> RECORDS SHOWN:
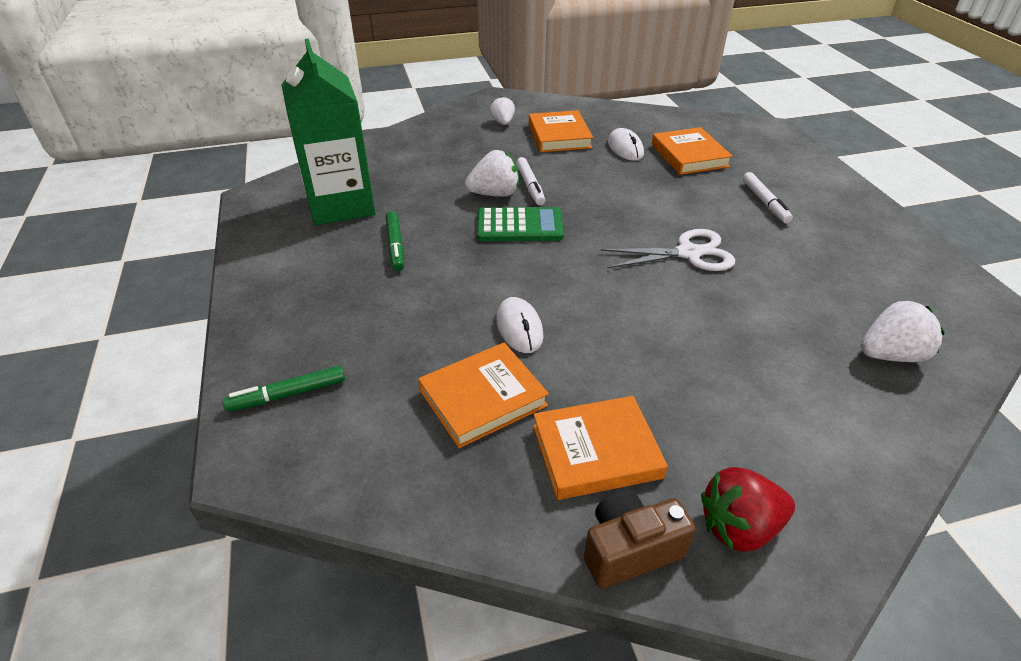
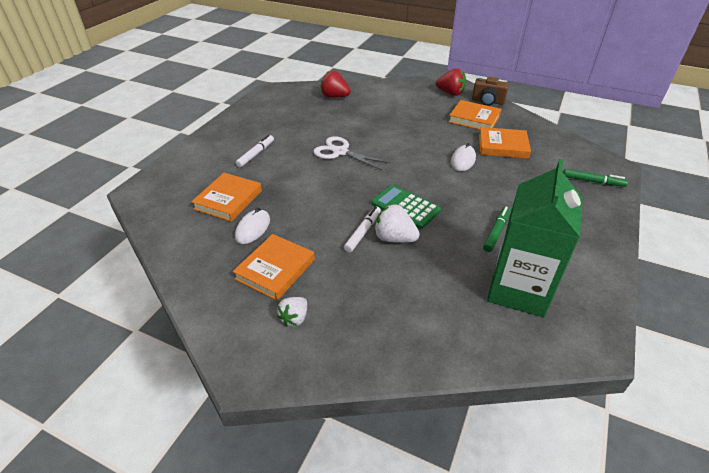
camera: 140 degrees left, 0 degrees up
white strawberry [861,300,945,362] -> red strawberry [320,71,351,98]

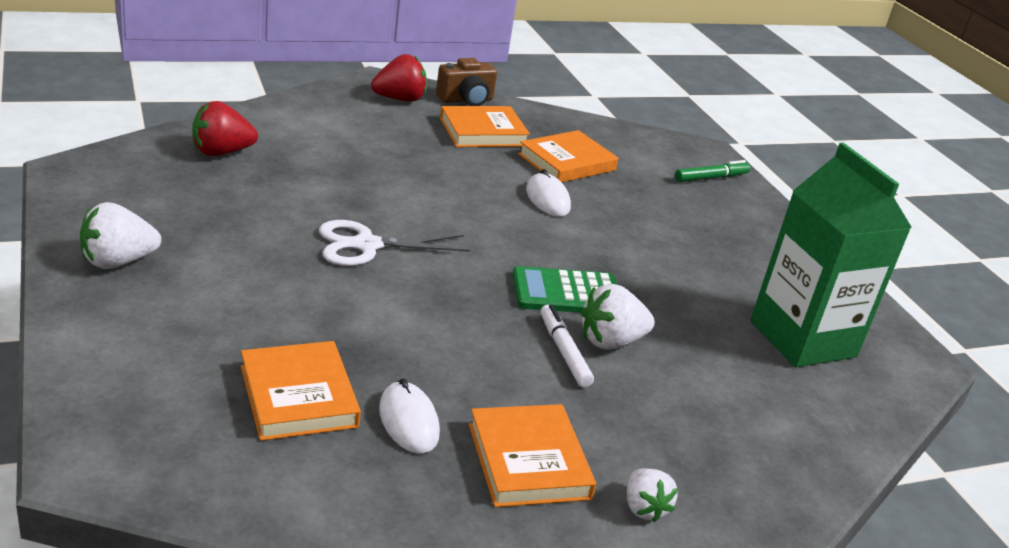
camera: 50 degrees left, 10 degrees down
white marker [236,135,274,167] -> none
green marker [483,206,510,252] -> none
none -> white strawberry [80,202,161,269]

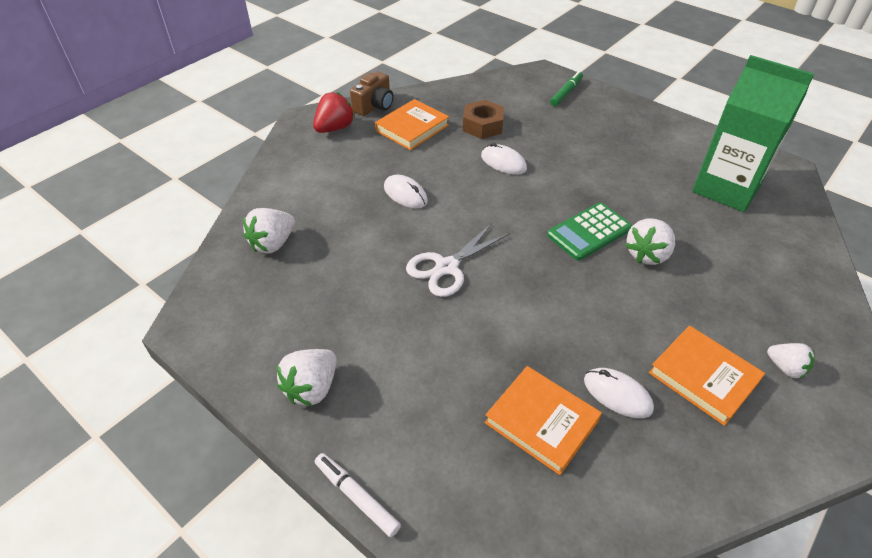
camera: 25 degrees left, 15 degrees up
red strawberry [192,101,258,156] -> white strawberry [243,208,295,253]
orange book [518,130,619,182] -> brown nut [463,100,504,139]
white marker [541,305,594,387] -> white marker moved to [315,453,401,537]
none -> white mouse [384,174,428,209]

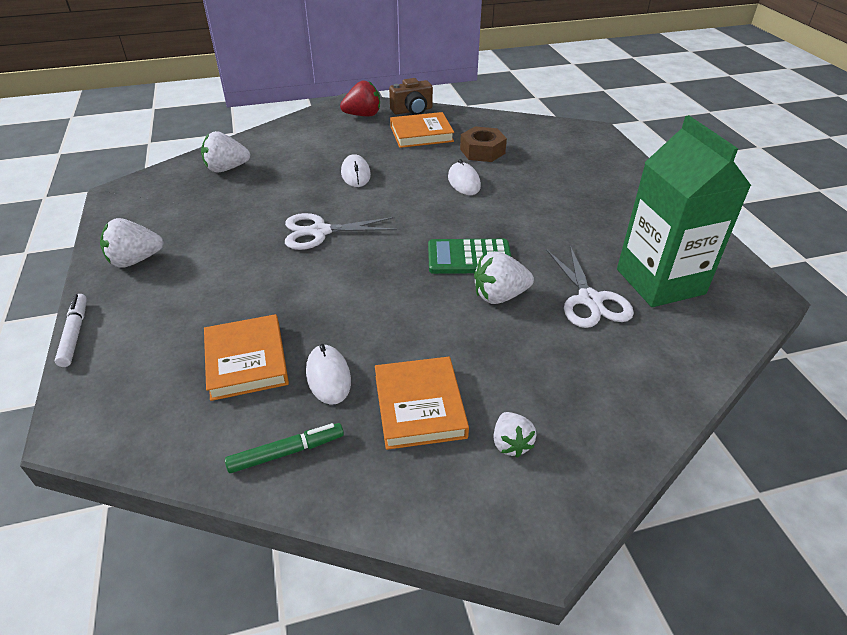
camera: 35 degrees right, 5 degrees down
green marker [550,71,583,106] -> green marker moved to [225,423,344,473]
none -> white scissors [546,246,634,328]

==

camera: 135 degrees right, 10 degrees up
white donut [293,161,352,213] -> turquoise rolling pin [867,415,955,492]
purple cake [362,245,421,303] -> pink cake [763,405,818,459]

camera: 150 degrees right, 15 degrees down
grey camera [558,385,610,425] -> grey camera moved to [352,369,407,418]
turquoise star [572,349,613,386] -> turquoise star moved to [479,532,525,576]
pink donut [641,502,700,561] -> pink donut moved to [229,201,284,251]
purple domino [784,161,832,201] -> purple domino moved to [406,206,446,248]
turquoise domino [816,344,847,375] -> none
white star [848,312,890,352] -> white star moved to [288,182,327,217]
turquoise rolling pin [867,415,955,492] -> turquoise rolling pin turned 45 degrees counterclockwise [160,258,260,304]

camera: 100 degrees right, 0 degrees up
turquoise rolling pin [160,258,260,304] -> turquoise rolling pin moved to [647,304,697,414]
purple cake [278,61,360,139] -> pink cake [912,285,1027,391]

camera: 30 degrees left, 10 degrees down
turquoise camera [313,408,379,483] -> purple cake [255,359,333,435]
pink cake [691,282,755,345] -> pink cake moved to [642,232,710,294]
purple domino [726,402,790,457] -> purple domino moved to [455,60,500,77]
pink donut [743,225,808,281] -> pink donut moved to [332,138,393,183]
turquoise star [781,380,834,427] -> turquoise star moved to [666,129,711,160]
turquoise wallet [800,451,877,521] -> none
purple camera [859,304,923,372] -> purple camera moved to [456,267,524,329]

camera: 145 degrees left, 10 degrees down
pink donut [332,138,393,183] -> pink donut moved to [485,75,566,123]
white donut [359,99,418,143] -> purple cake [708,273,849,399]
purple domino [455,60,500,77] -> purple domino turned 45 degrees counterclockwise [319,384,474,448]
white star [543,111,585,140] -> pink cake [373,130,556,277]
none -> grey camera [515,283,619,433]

> WHAT IS NEEDED: In the data above, take the line with "camera: 140 degrees left, 0 degrees up", the line with "none -> white scissors [546,246,634,328]", and every line between, and set them down exactly without pictures.

> ANSWER TO THIS EXERCISE:
camera: 140 degrees left, 0 degrees up
white strawberry [861,300,945,362] -> red strawberry [320,71,351,98]

camera: 50 degrees left, 10 degrees down
white marker [236,135,274,167] -> none
green marker [483,206,510,252] -> none
none -> white strawberry [80,202,161,269]

camera: 25 degrees left, 15 degrees up
red strawberry [192,101,258,156] -> white strawberry [243,208,295,253]
orange book [518,130,619,182] -> brown nut [463,100,504,139]
white marker [541,305,594,387] -> white marker moved to [315,453,401,537]
none -> white mouse [384,174,428,209]

camera: 35 degrees right, 5 degrees down
green marker [550,71,583,106] -> green marker moved to [225,423,344,473]
none -> white scissors [546,246,634,328]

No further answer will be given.